**What you will do**.
Only the lines below starting at the one containing "camera: 40 degrees right, 5 degrees up" and ending at the one containing "relocated | polafado" belong in the answer, each copied exactly.

**Data for analysis**.
────

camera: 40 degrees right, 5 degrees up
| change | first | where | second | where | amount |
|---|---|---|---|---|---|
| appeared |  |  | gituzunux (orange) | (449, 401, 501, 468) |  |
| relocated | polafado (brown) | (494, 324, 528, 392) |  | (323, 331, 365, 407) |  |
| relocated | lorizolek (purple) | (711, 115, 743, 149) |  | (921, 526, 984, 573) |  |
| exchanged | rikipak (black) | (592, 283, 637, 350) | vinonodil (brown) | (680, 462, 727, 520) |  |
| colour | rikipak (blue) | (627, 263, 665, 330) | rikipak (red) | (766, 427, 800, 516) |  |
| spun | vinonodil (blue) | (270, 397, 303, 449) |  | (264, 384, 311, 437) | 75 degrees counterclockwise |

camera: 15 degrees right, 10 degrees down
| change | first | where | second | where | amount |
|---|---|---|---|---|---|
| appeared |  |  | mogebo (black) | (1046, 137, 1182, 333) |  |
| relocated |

────

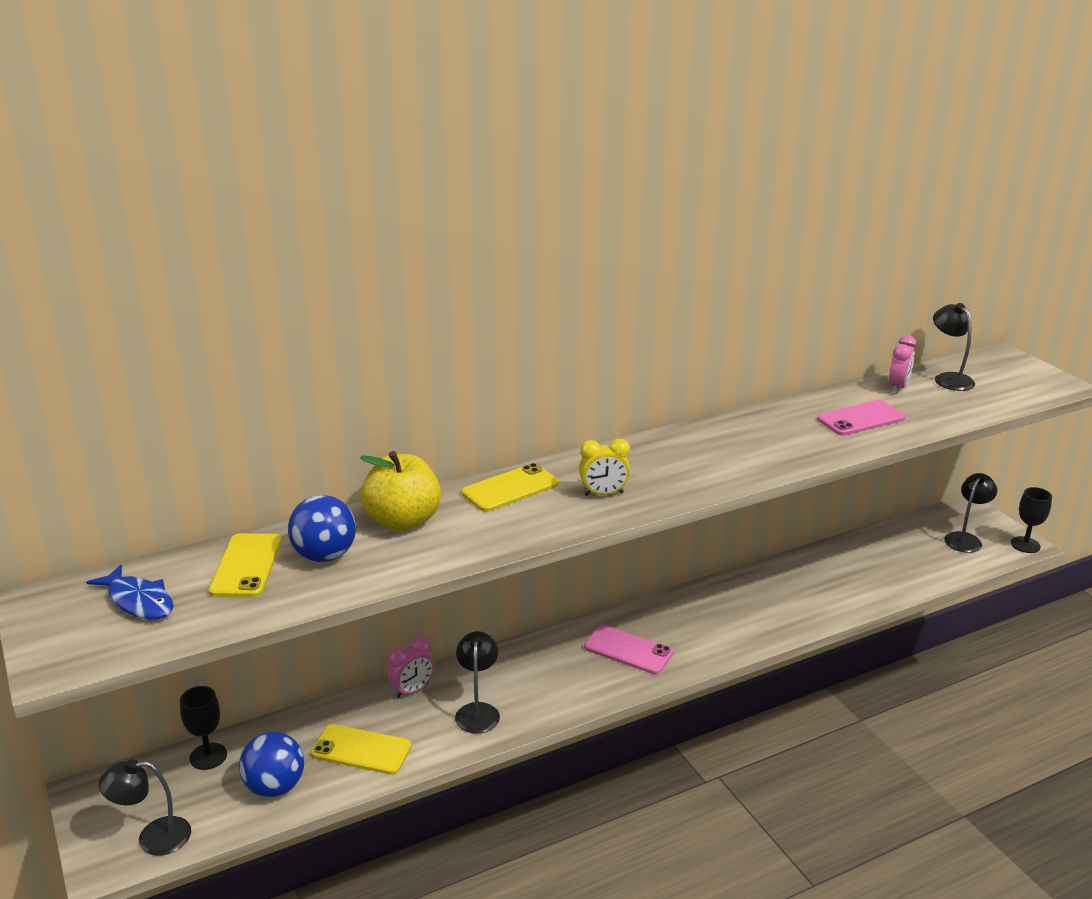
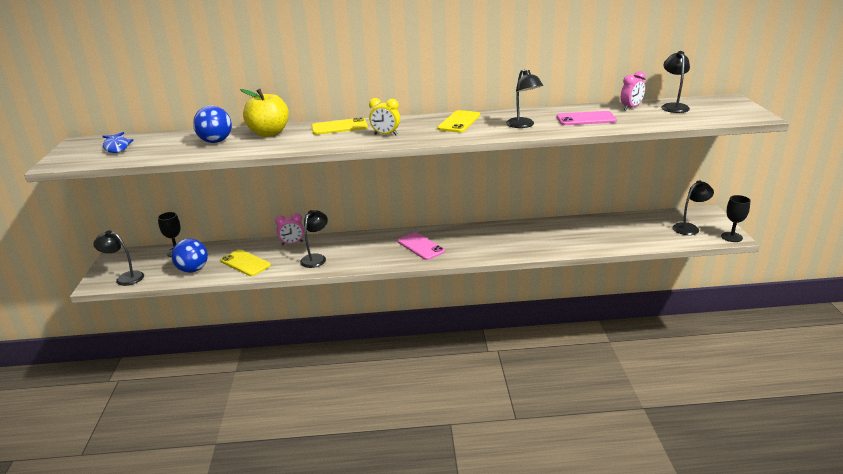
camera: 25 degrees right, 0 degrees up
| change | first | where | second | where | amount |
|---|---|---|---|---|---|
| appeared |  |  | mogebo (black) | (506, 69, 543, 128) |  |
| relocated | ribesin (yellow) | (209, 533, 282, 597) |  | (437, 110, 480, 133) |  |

────

**Exercise result**.
camera: 40 degrees right, 5 degrees up
| change | first | where | second | where | amount |
|---|---|---|---|---|---|
| appeared |  |  | gituzunux (orange) | (449, 401, 501, 468) |  |
| relocated | polafado (brown) | (494, 324, 528, 392) |  | (323, 331, 365, 407) |  |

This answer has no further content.